§ **Extracted entries**
··········

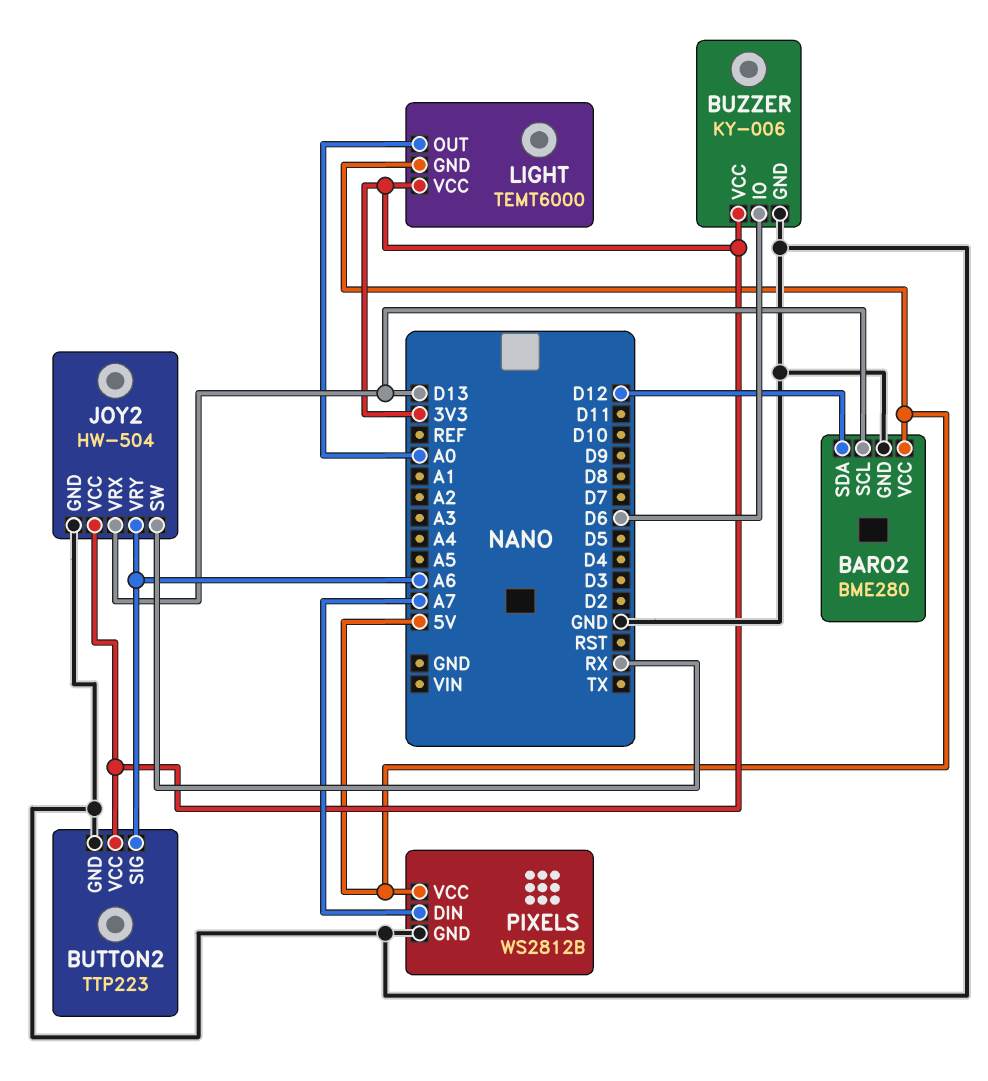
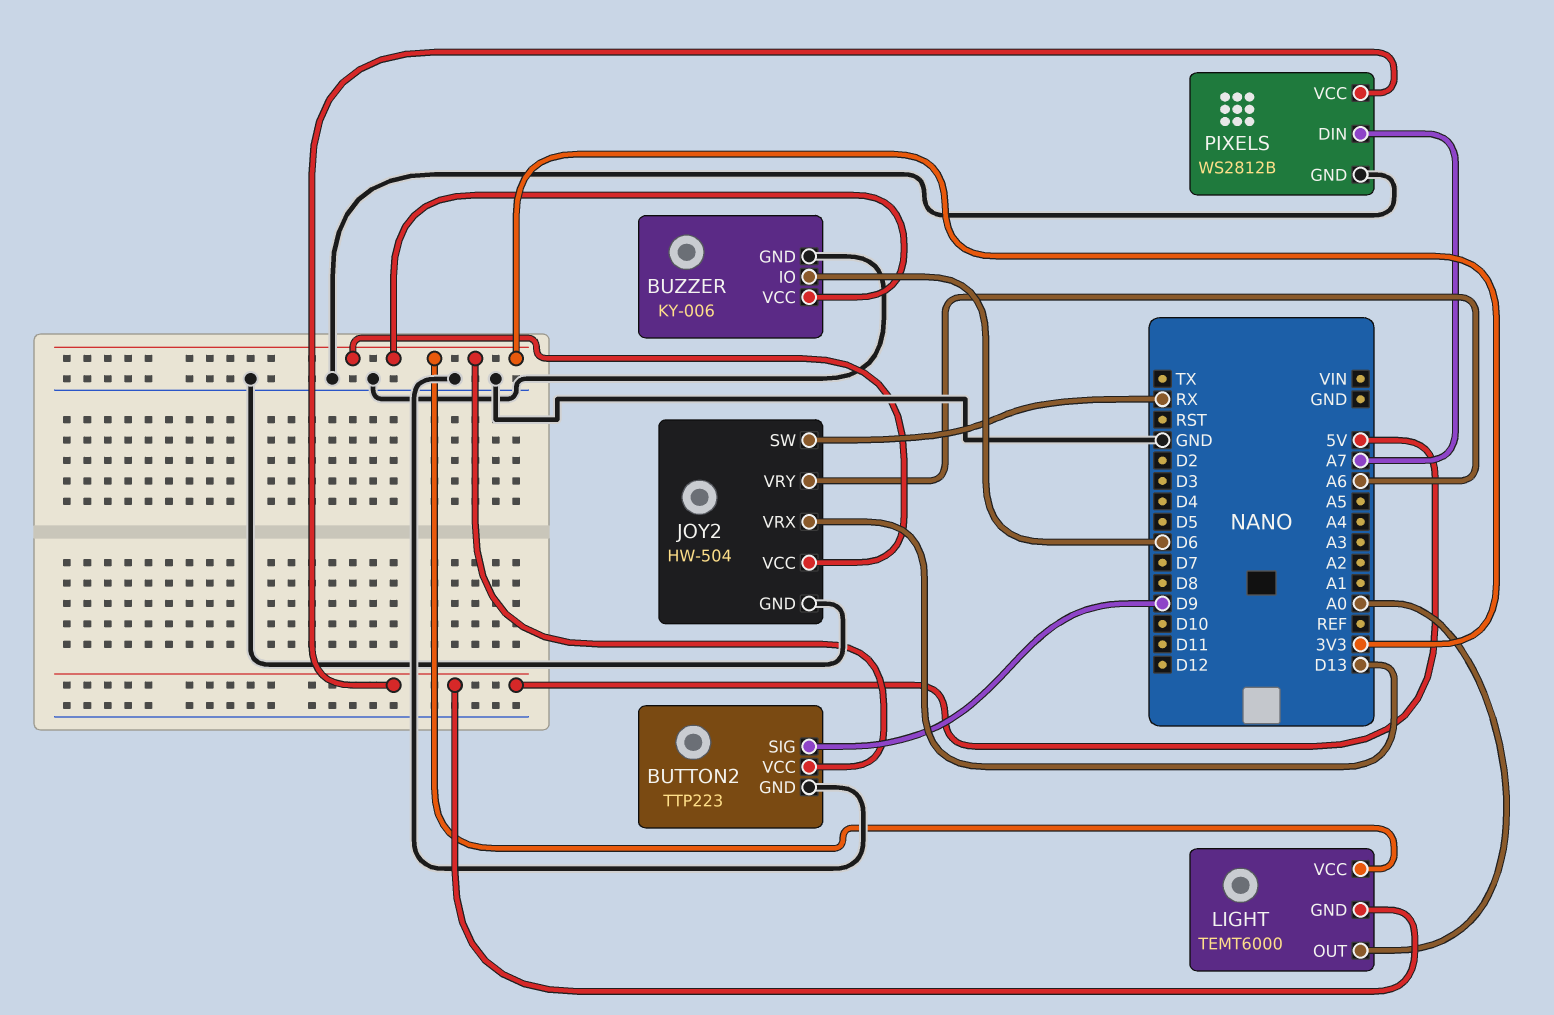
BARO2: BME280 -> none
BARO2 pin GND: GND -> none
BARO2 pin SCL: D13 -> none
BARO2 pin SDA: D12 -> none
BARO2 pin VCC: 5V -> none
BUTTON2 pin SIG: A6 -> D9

··········

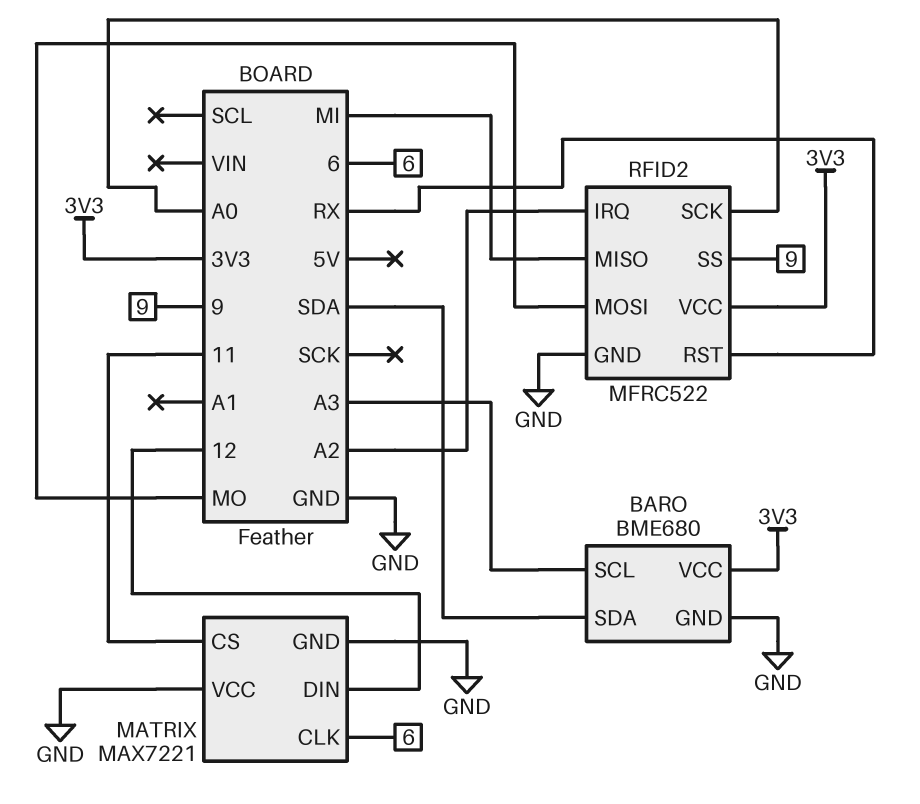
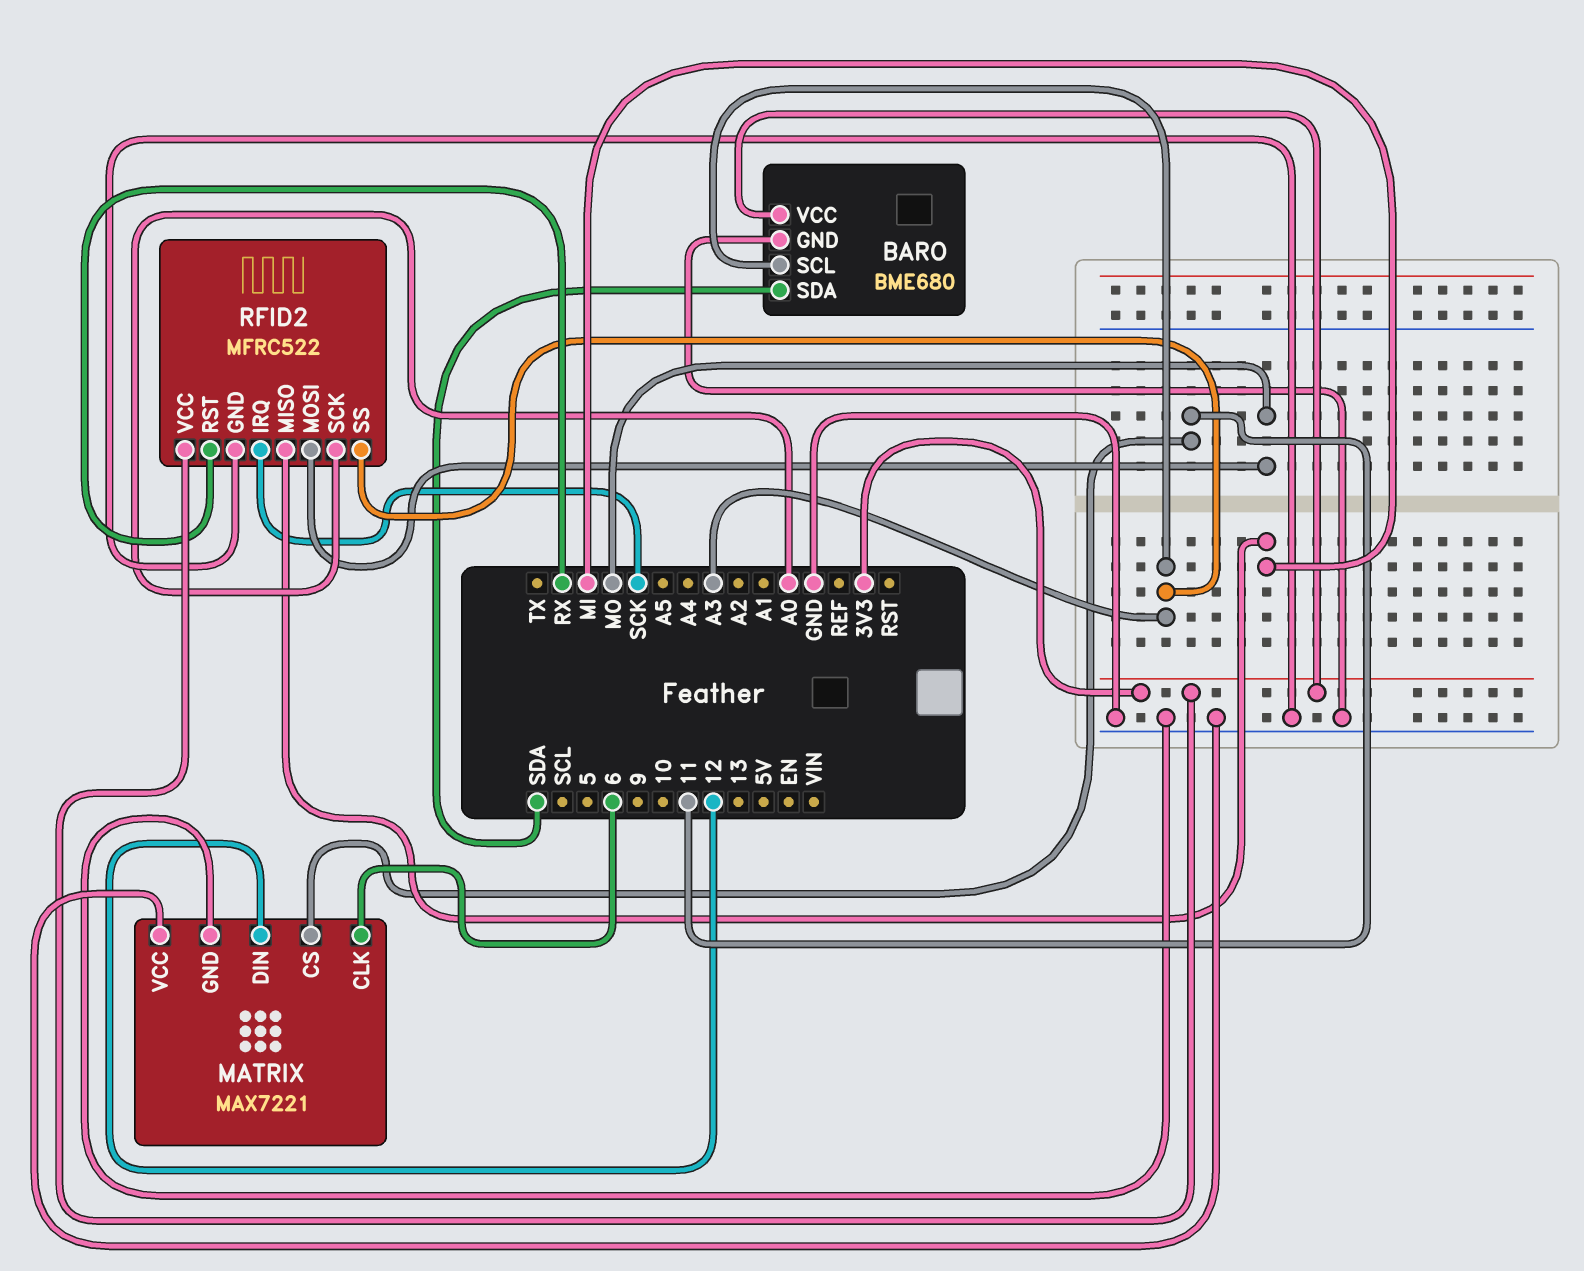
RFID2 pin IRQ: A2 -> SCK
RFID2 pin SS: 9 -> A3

··········

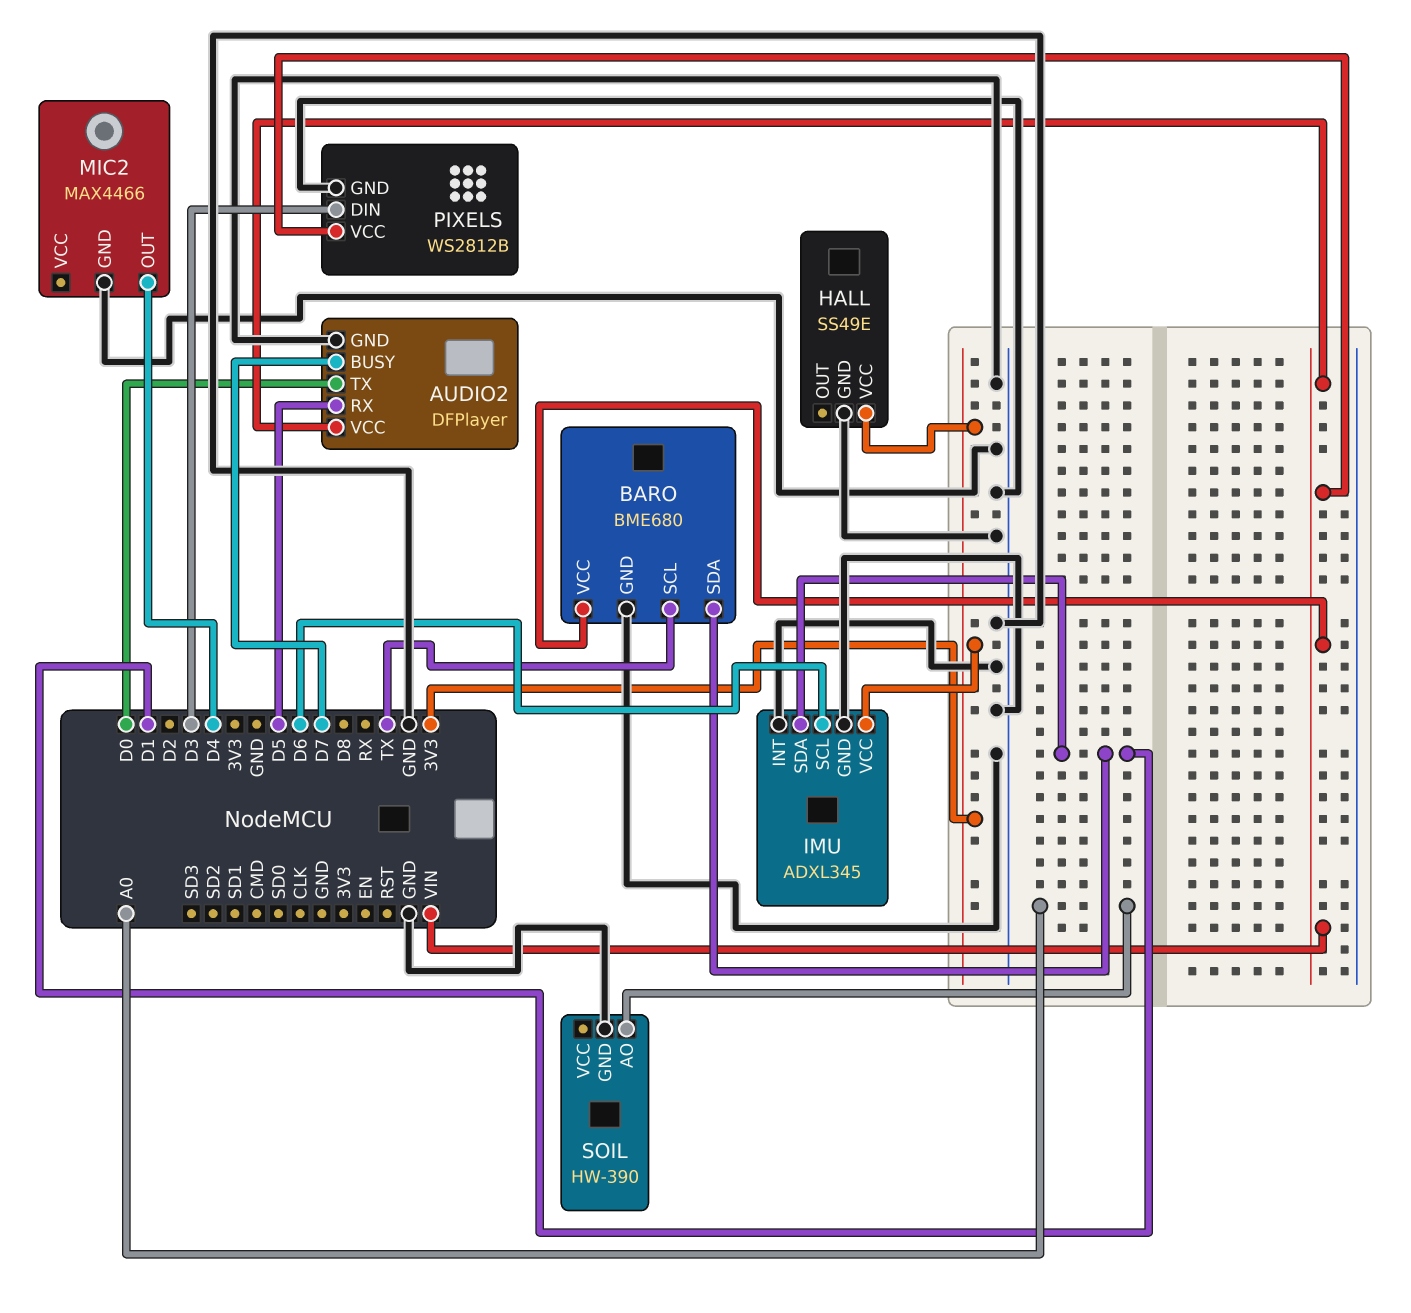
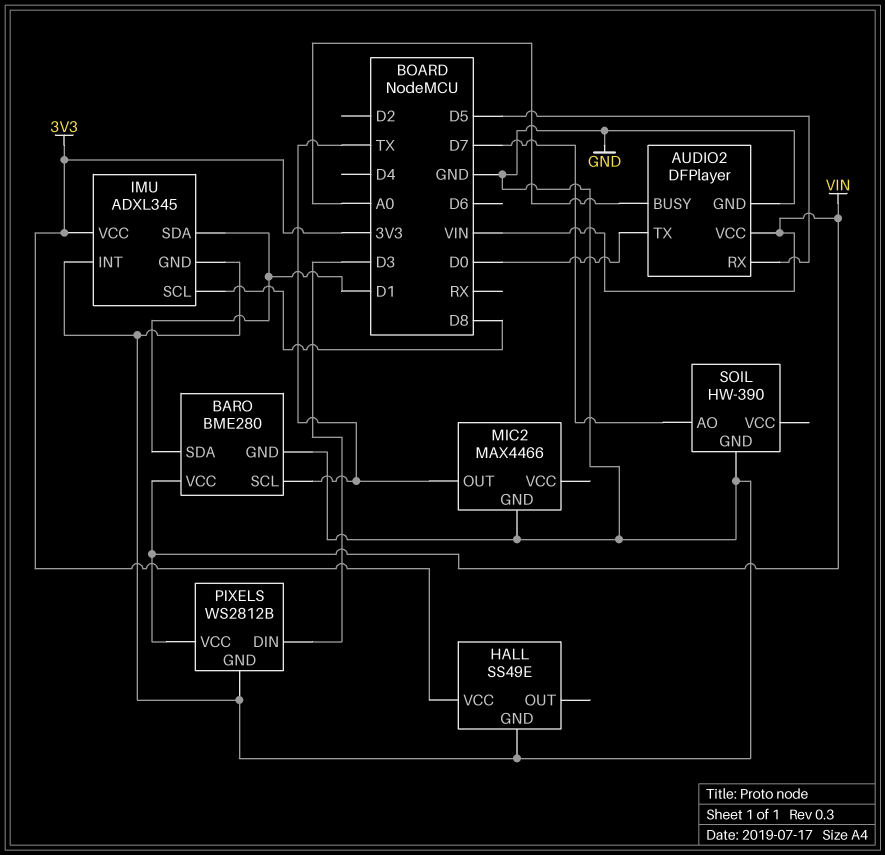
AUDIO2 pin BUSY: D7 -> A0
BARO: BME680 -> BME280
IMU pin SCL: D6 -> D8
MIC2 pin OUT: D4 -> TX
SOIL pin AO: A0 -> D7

··········

§ **Problem**
The lines above from the one containing "IMU pin SCL: D6 -> D8" through the one containing "SOIL pin AO: A0 -> D7" are to be set down exactly, and no others.

§ **Answer for the task**
IMU pin SCL: D6 -> D8
MIC2 pin OUT: D4 -> TX
SOIL pin AO: A0 -> D7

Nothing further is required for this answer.